ACTION ITEM: Present the following entries again, word for word and in full.

[Data records]

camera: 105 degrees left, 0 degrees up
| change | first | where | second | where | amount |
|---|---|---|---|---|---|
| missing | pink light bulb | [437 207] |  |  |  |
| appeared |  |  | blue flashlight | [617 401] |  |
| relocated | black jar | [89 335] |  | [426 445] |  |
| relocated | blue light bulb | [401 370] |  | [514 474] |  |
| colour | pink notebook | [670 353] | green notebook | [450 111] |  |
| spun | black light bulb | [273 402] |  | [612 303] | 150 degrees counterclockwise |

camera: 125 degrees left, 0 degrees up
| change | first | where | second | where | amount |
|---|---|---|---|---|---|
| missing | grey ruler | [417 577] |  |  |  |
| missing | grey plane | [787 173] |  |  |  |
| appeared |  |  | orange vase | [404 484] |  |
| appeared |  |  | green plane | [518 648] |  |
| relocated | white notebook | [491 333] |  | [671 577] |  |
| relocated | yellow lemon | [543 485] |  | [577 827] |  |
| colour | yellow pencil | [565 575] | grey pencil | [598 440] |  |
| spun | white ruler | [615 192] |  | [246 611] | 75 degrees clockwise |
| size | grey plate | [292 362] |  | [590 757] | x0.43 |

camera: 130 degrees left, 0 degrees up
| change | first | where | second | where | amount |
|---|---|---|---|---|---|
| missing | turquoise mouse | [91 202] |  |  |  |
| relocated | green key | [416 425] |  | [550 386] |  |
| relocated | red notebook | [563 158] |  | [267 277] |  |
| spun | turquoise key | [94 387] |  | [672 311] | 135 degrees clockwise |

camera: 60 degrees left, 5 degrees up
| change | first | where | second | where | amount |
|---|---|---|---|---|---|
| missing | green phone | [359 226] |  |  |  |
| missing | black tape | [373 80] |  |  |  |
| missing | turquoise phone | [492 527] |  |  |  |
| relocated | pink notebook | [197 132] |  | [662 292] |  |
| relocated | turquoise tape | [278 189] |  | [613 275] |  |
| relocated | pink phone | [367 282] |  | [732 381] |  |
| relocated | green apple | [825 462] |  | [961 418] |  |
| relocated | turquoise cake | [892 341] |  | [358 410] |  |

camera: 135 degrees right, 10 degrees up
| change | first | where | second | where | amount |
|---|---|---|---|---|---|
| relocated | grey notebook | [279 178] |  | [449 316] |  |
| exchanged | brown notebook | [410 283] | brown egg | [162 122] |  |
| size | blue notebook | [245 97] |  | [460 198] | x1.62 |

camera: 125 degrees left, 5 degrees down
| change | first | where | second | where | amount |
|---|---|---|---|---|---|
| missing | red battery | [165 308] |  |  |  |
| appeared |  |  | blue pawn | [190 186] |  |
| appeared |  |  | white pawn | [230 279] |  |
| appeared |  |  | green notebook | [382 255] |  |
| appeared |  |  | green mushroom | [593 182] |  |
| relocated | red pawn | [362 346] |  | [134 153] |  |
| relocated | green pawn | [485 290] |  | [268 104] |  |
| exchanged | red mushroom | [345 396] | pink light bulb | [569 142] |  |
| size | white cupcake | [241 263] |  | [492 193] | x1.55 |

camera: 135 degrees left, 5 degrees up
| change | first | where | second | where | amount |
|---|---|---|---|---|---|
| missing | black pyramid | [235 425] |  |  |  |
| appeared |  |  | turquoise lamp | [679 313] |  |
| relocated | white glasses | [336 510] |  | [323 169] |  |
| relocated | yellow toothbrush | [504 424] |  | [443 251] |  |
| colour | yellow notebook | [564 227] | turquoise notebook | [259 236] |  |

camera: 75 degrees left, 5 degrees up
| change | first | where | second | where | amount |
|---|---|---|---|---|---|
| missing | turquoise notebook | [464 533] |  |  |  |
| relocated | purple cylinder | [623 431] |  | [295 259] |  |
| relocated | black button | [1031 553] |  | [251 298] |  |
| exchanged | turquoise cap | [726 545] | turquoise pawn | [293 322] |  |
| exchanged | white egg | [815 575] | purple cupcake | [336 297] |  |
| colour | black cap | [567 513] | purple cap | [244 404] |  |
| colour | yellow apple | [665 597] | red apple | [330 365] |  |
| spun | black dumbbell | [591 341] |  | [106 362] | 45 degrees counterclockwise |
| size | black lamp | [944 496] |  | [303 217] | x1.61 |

FINAL ANSWER:
camera: 105 degrees left, 0 degrees up
| change | first | where | second | where | amount |
|---|---|---|---|---|---|
| missing | pink light bulb | [437 207] |  |  |  |
| appeared |  |  | blue flashlight | [617 401] |  |
| relocated | black jar | [89 335] |  | [426 445] |  |
| relocated | blue light bulb | [401 370] |  | [514 474] |  |
| colour | pink notebook | [670 353] | green notebook | [450 111] |  |
| spun | black light bulb | [273 402] |  | [612 303] | 150 degrees counterclockwise |

camera: 125 degrees left, 0 degrees up
| change | first | where | second | where | amount |
|---|---|---|---|---|---|
| missing | grey ruler | [417 577] |  |  |  |
| missing | grey plane | [787 173] |  |  |  |
| appeared |  |  | orange vase | [404 484] |  |
| appeared |  |  | green plane | [518 648] |  |
| relocated | white notebook | [491 333] |  | [671 577] |  |
| relocated | yellow lemon | [543 485] |  | [577 827] |  |
| colour | yellow pencil | [565 575] | grey pencil | [598 440] |  |
| spun | white ruler | [615 192] |  | [246 611] | 75 degrees clockwise |
| size | grey plate | [292 362] |  | [590 757] | x0.43 |

camera: 130 degrees left, 0 degrees up
| change | first | where | second | where | amount |
|---|---|---|---|---|---|
| missing | turquoise mouse | [91 202] |  |  |  |
| relocated | green key | [416 425] |  | [550 386] |  |
| relocated | red notebook | [563 158] |  | [267 277] |  |
| spun | turquoise key | [94 387] |  | [672 311] | 135 degrees clockwise |

camera: 60 degrees left, 5 degrees up
| change | first | where | second | where | amount |
|---|---|---|---|---|---|
| missing | green phone | [359 226] |  |  |  |
| missing | black tape | [373 80] |  |  |  |
| missing | turquoise phone | [492 527] |  |  |  |
| relocated | pink notebook | [197 132] |  | [662 292] |  |
| relocated | turquoise tape | [278 189] |  | [613 275] |  |
| relocated | pink phone | [367 282] |  | [732 381] |  |
| relocated | green apple | [825 462] |  | [961 418] |  |
| relocated | turquoise cake | [892 341] |  | [358 410] |  |

camera: 135 degrees right, 10 degrees up
| change | first | where | second | where | amount |
|---|---|---|---|---|---|
| relocated | grey notebook | [279 178] |  | [449 316] |  |
| exchanged | brown notebook | [410 283] | brown egg | [162 122] |  |
| size | blue notebook | [245 97] |  | [460 198] | x1.62 |

camera: 125 degrees left, 5 degrees down
| change | first | where | second | where | amount |
|---|---|---|---|---|---|
| missing | red battery | [165 308] |  |  |  |
| appeared |  |  | blue pawn | [190 186] |  |
| appeared |  |  | white pawn | [230 279] |  |
| appeared |  |  | green notebook | [382 255] |  |
| appeared |  |  | green mushroom | [593 182] |  |
| relocated | red pawn | [362 346] |  | [134 153] |  |
| relocated | green pawn | [485 290] |  | [268 104] |  |
| exchanged | red mushroom | [345 396] | pink light bulb | [569 142] |  |
| size | white cupcake | [241 263] |  | [492 193] | x1.55 |

camera: 135 degrees left, 5 degrees up
| change | first | where | second | where | amount |
|---|---|---|---|---|---|
| missing | black pyramid | [235 425] |  |  |  |
| appeared |  |  | turquoise lamp | [679 313] |  |
| relocated | white glasses | [336 510] |  | [323 169] |  |
| relocated | yellow toothbrush | [504 424] |  | [443 251] |  |
| colour | yellow notebook | [564 227] | turquoise notebook | [259 236] |  |

camera: 75 degrees left, 5 degrees up
| change | first | where | second | where | amount |
|---|---|---|---|---|---|
| missing | turquoise notebook | [464 533] |  |  |  |
| relocated | purple cylinder | [623 431] |  | [295 259] |  |
| relocated | black button | [1031 553] |  | [251 298] |  |
| exchanged | turquoise cap | [726 545] | turquoise pawn | [293 322] |  |
| exchanged | white egg | [815 575] | purple cupcake | [336 297] |  |
| colour | black cap | [567 513] | purple cap | [244 404] |  |
| colour | yellow apple | [665 597] | red apple | [330 365] |  |
| spun | black dumbbell | [591 341] |  | [106 362] | 45 degrees counterclockwise |
| size | black lamp | [944 496] |  | [303 217] | x1.61 |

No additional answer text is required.